> _Try it_: Once the pictures are set aside, print the records that follow exactly as written.
[Data to process — start]
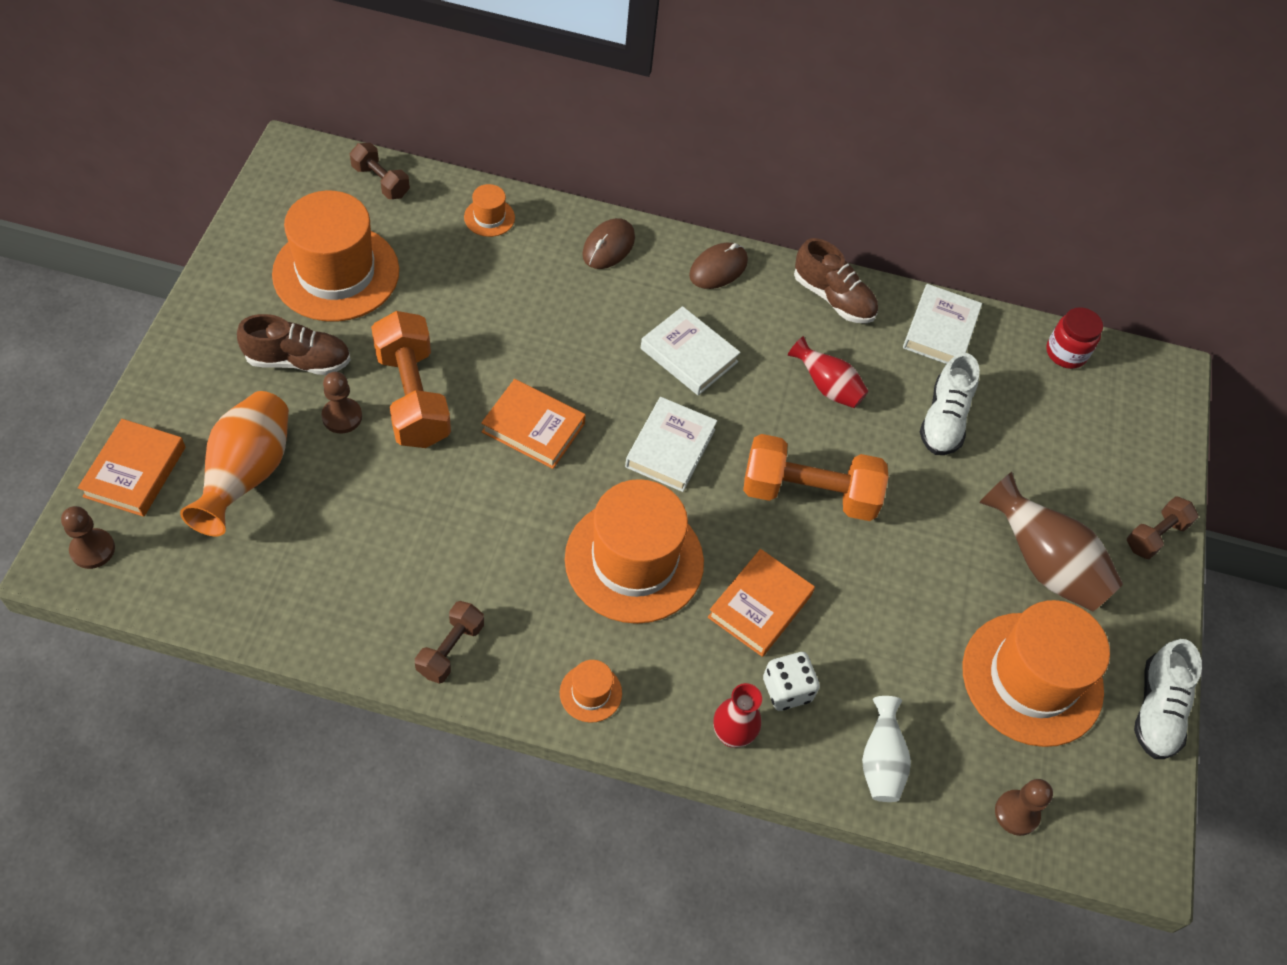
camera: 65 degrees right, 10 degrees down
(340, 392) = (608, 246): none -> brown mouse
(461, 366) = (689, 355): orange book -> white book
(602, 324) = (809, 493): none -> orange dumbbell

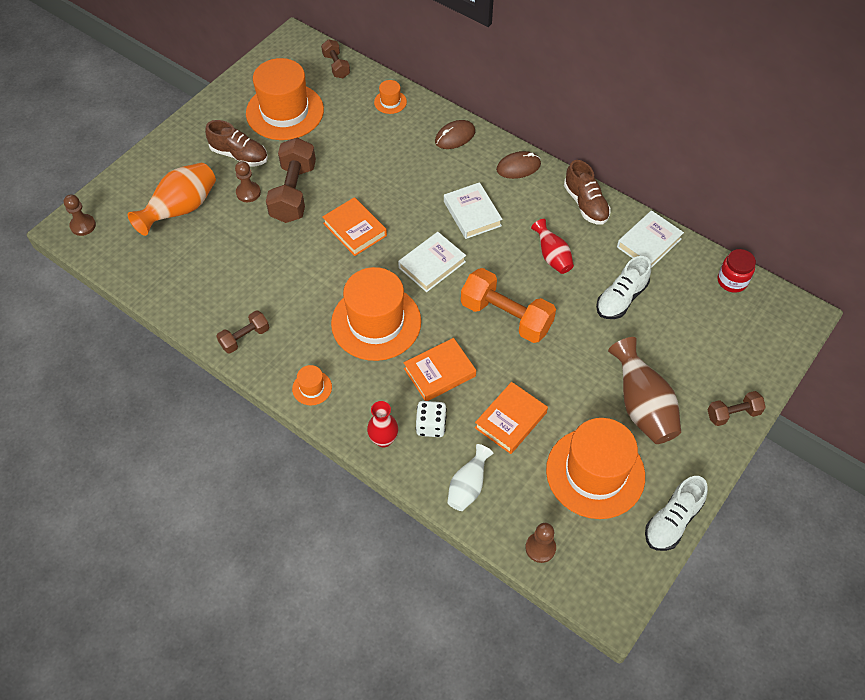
camera: 30 degrees right, 0 degrees up
(135, 472) = (124, 191): orange book -> orange book (510, 420)
(412, 397) = (293, 192): orange dumbbell -> brown dumbbell

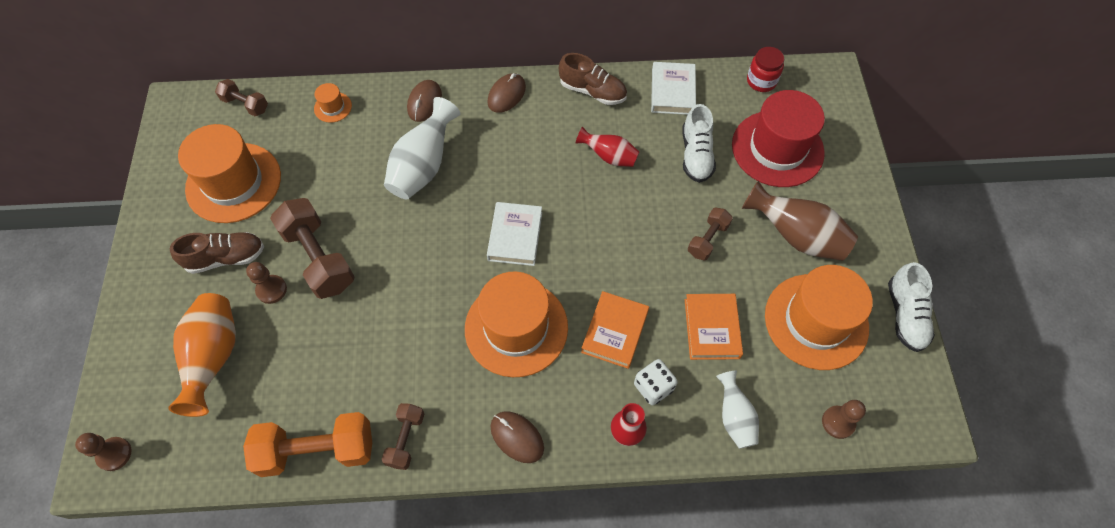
camera: 40 degrees left, 5 degrees up
(312, 388) = (517, 437): orange hat -> brown mouse
(355, 229) = (413, 253): orange book -> none
(414, 178) = (423, 166): none -> white vase
(472, 214) = (506, 164): white book -> none
(506, 316) = (622, 238): orange dumbbell -> orange dumbbell (317, 450)
(693, 337) = (777, 148): none -> red hat
(733, 414) = (862, 191): brown dumbbell -> brown dumbbell (707, 239)

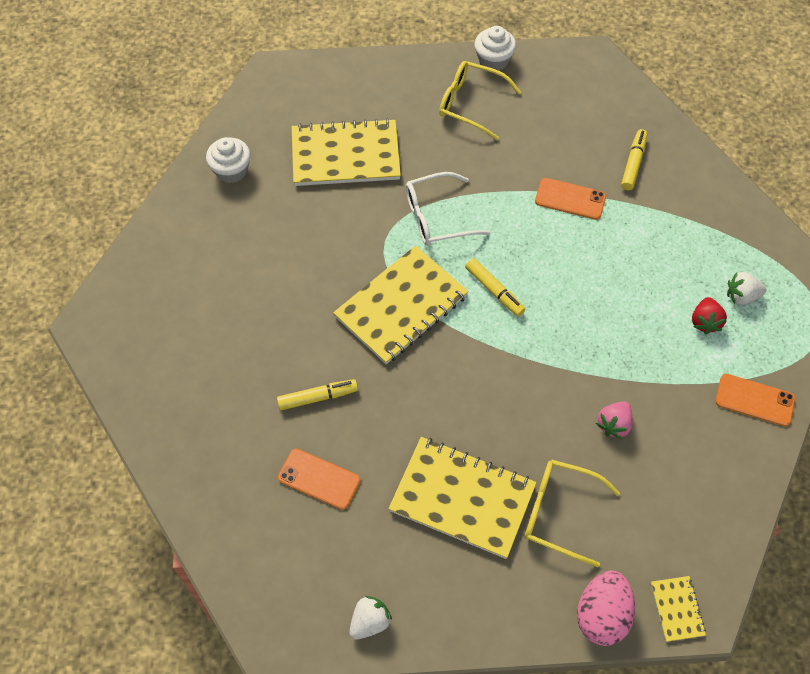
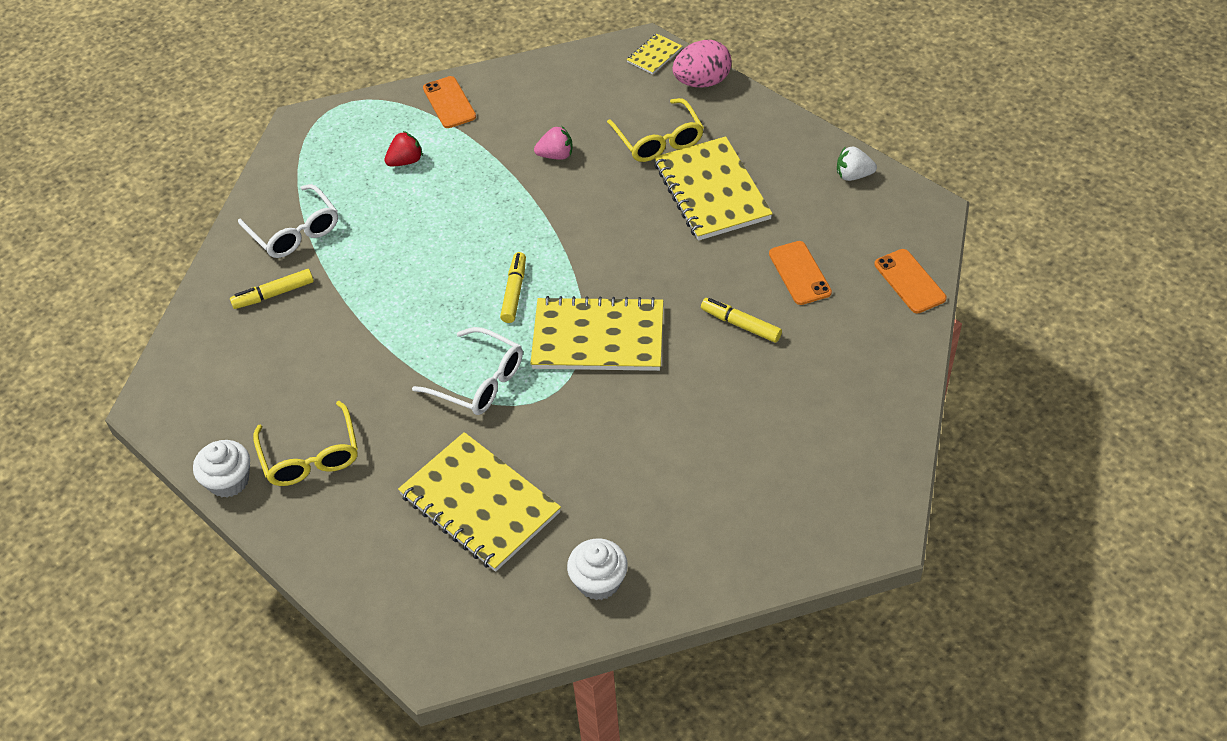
camera: 130 degrees left, 10 degrees down
(570, 199) = (361, 308): orange phone -> orange phone (910, 281)
(688, 210) = (295, 232): none -> white glasses
(741, 296) = (357, 156): white strawberry -> none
[Data to process — finish]
> _Solution to this task_:
camera: 65 degrees right, 10 degrees down
(340, 392) = (608, 246): none -> brown mouse
(461, 366) = (689, 355): orange book -> white book
(602, 324) = (809, 493): none -> orange dumbbell

camera: 30 degrees right, 0 degrees up
(135, 472) = (124, 191): orange book -> orange book (510, 420)
(412, 397) = (293, 192): orange dumbbell -> brown dumbbell

camera: 40 degrees left, 5 degrees up
(312, 388) = (517, 437): orange hat -> brown mouse
(355, 229) = (413, 253): orange book -> none
(414, 178) = (423, 166): none -> white vase
(472, 214) = (506, 164): white book -> none
(506, 316) = (622, 238): orange dumbbell -> orange dumbbell (317, 450)
(693, 337) = (777, 148): none -> red hat
(733, 414) = (862, 191): brown dumbbell -> brown dumbbell (707, 239)

camera: 130 degrees left, 10 degrees down
(570, 199) = (361, 308): orange phone -> orange phone (910, 281)
(688, 210) = (295, 232): none -> white glasses
(741, 296) = (357, 156): white strawberry -> none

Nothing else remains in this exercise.